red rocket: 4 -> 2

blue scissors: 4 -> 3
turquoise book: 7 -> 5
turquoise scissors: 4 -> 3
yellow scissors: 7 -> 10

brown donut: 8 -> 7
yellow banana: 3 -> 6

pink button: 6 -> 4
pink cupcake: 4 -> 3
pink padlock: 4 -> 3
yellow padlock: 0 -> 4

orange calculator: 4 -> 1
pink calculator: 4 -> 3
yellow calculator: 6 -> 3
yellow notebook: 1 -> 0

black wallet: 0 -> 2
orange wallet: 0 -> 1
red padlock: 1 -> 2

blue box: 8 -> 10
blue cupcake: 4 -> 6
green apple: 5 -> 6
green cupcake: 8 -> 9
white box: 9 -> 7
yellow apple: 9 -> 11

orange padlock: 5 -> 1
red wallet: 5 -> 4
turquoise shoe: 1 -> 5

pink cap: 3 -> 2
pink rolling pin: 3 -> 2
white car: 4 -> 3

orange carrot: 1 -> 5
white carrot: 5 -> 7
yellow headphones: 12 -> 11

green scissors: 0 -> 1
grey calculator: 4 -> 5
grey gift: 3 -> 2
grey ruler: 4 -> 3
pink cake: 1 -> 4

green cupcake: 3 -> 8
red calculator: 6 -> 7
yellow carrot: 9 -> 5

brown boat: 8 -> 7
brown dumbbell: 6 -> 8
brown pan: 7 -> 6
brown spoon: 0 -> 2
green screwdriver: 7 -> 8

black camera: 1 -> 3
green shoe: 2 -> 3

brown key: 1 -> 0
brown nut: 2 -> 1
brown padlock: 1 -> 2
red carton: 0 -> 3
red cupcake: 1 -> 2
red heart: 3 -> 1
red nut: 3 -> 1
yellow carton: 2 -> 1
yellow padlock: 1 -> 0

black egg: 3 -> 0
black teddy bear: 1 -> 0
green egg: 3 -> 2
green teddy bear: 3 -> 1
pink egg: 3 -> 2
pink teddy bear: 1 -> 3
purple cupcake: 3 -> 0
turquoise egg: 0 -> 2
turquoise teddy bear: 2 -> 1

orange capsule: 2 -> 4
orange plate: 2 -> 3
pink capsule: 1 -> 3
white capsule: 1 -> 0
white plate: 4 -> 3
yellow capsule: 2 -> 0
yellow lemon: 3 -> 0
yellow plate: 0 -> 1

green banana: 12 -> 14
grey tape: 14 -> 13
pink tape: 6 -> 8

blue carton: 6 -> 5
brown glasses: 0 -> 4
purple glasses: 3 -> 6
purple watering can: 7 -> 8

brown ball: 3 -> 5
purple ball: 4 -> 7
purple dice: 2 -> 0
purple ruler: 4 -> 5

* * *

* _Directions for this task_
Each entry above must be repeated exactly, with nothing dropped.

* _Response for this exercise_
red rocket: 4 -> 2

blue scissors: 4 -> 3
turquoise book: 7 -> 5
turquoise scissors: 4 -> 3
yellow scissors: 7 -> 10

brown donut: 8 -> 7
yellow banana: 3 -> 6

pink button: 6 -> 4
pink cupcake: 4 -> 3
pink padlock: 4 -> 3
yellow padlock: 0 -> 4

orange calculator: 4 -> 1
pink calculator: 4 -> 3
yellow calculator: 6 -> 3
yellow notebook: 1 -> 0

black wallet: 0 -> 2
orange wallet: 0 -> 1
red padlock: 1 -> 2

blue box: 8 -> 10
blue cupcake: 4 -> 6
green apple: 5 -> 6
green cupcake: 8 -> 9
white box: 9 -> 7
yellow apple: 9 -> 11

orange padlock: 5 -> 1
red wallet: 5 -> 4
turquoise shoe: 1 -> 5

pink cap: 3 -> 2
pink rolling pin: 3 -> 2
white car: 4 -> 3

orange carrot: 1 -> 5
white carrot: 5 -> 7
yellow headphones: 12 -> 11

green scissors: 0 -> 1
grey calculator: 4 -> 5
grey gift: 3 -> 2
grey ruler: 4 -> 3
pink cake: 1 -> 4

green cupcake: 3 -> 8
red calculator: 6 -> 7
yellow carrot: 9 -> 5

brown boat: 8 -> 7
brown dumbbell: 6 -> 8
brown pan: 7 -> 6
brown spoon: 0 -> 2
green screwdriver: 7 -> 8

black camera: 1 -> 3
green shoe: 2 -> 3

brown key: 1 -> 0
brown nut: 2 -> 1
brown padlock: 1 -> 2
red carton: 0 -> 3
red cupcake: 1 -> 2
red heart: 3 -> 1
red nut: 3 -> 1
yellow carton: 2 -> 1
yellow padlock: 1 -> 0

black egg: 3 -> 0
black teddy bear: 1 -> 0
green egg: 3 -> 2
green teddy bear: 3 -> 1
pink egg: 3 -> 2
pink teddy bear: 1 -> 3
purple cupcake: 3 -> 0
turquoise egg: 0 -> 2
turquoise teddy bear: 2 -> 1

orange capsule: 2 -> 4
orange plate: 2 -> 3
pink capsule: 1 -> 3
white capsule: 1 -> 0
white plate: 4 -> 3
yellow capsule: 2 -> 0
yellow lemon: 3 -> 0
yellow plate: 0 -> 1

green banana: 12 -> 14
grey tape: 14 -> 13
pink tape: 6 -> 8

blue carton: 6 -> 5
brown glasses: 0 -> 4
purple glasses: 3 -> 6
purple watering can: 7 -> 8

brown ball: 3 -> 5
purple ball: 4 -> 7
purple dice: 2 -> 0
purple ruler: 4 -> 5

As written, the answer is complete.